Some lines below may hold the string "moved". Count them and give only the total.

※ ※ ※

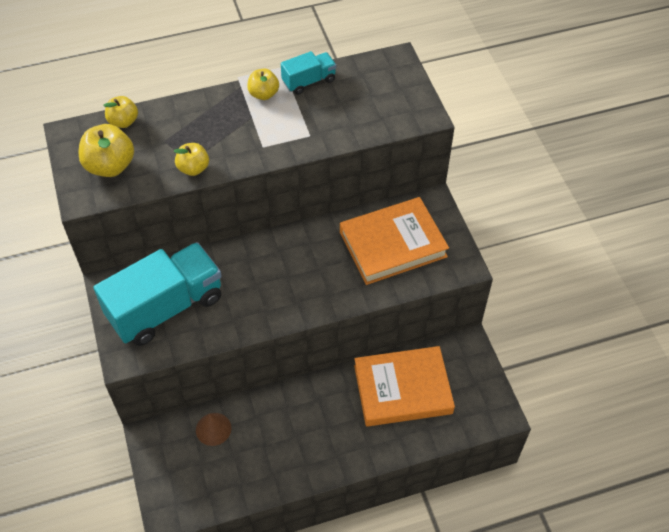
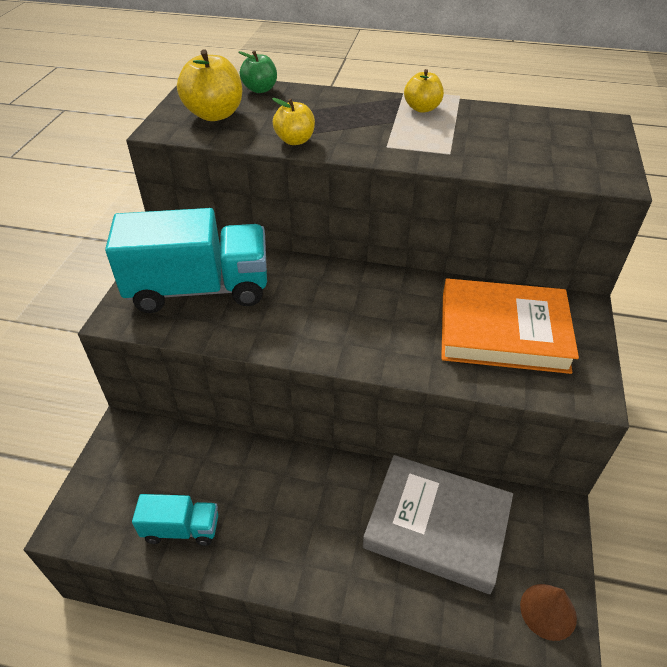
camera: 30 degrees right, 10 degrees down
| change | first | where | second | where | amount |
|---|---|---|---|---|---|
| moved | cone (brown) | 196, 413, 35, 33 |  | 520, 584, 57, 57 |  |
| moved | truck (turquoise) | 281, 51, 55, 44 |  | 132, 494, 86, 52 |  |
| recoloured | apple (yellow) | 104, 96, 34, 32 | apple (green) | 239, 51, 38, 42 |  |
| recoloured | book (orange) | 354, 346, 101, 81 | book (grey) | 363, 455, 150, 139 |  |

※ ※ ※

▶ [Answer space]: 2